(Beginning of EXTRACTED INFORMATION)

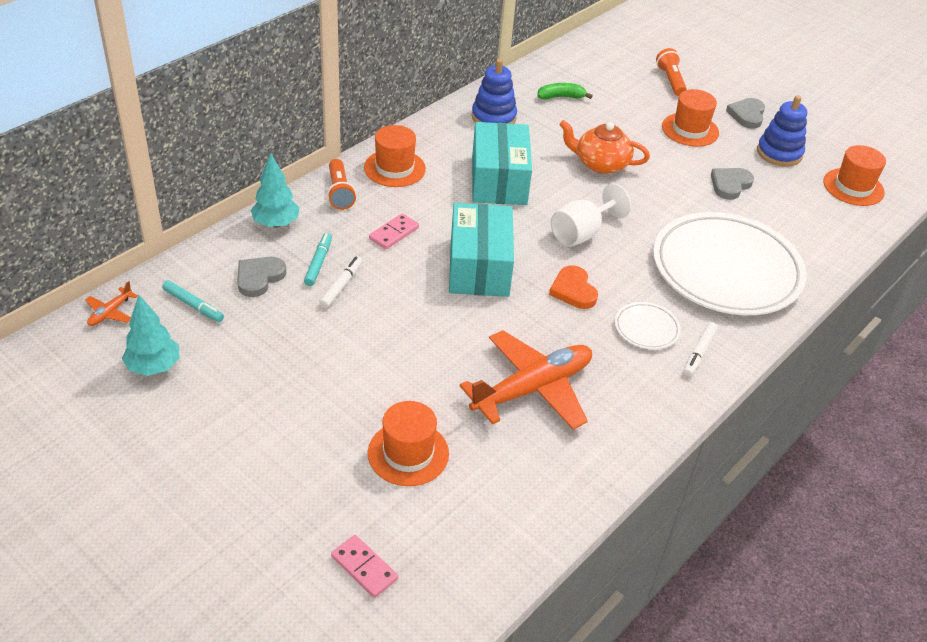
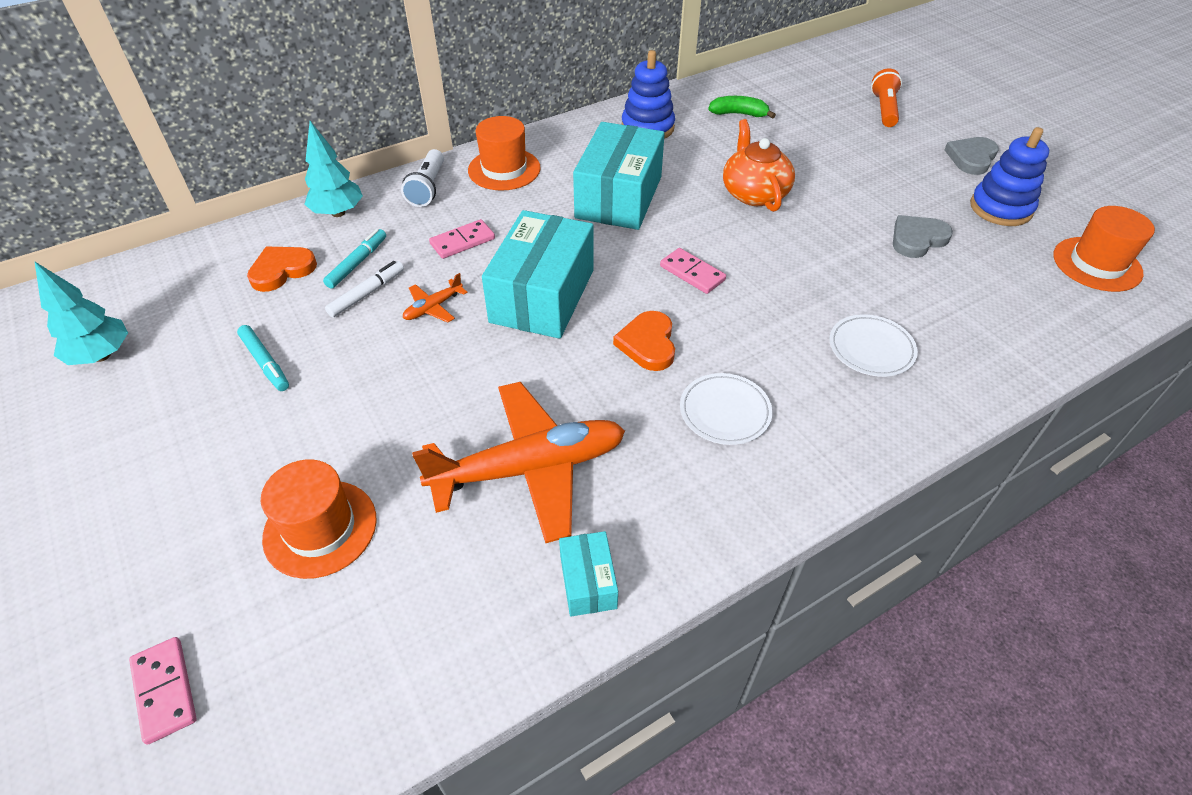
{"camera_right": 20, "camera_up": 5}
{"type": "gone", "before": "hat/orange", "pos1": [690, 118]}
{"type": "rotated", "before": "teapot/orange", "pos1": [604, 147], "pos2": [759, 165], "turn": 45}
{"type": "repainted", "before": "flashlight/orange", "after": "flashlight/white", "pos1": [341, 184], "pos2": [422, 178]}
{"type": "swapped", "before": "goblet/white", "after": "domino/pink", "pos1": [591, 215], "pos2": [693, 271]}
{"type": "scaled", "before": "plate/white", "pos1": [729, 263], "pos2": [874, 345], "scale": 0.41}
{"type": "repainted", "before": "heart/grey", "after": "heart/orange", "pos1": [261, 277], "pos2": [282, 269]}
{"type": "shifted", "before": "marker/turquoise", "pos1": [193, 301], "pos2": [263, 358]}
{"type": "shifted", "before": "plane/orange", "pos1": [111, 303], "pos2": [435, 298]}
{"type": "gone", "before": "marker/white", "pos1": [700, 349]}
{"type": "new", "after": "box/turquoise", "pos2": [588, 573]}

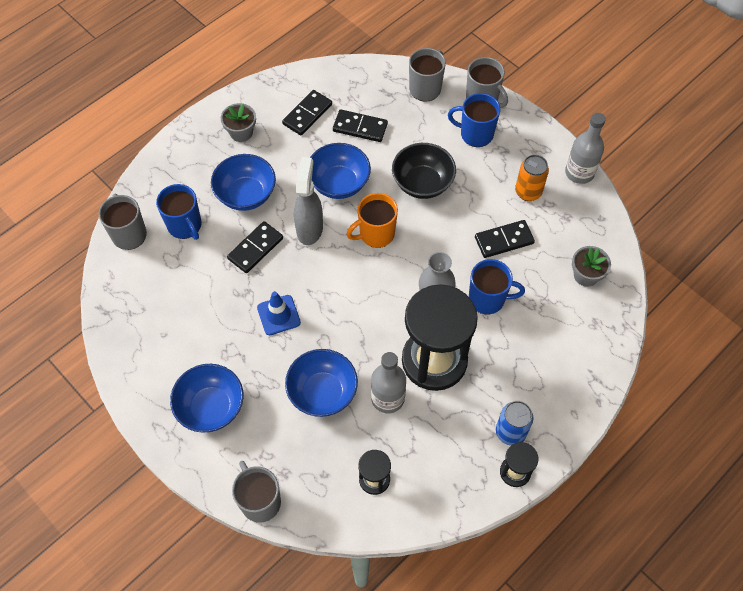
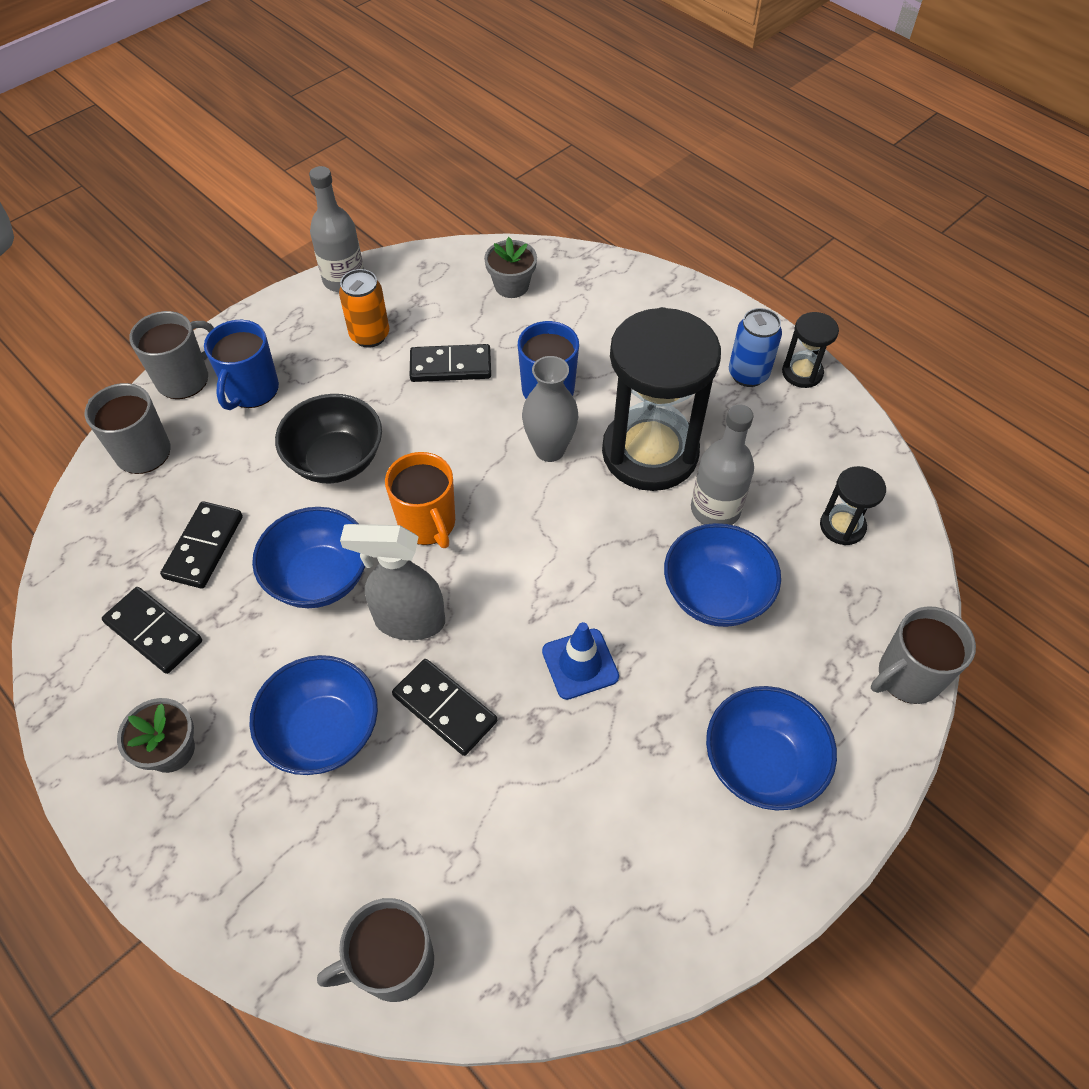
{"camera_right": -90, "camera_up": -5}
{"type": "gone", "before": "mug/blue", "pos1": [179, 212]}
{"type": "rotated", "before": "domino/black", "pos1": [505, 239], "pos2": [450, 363], "turn": -75}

(End of EXTRACTED INFORMATION)

ACTION ITEM -
From the records, copy out each line that includes the string "marker".

RESPONSE TO THE EXERCISE -
{"type": "shifted", "before": "marker/turquoise", "pos1": [193, 301], "pos2": [263, 358]}
{"type": "gone", "before": "marker/white", "pos1": [700, 349]}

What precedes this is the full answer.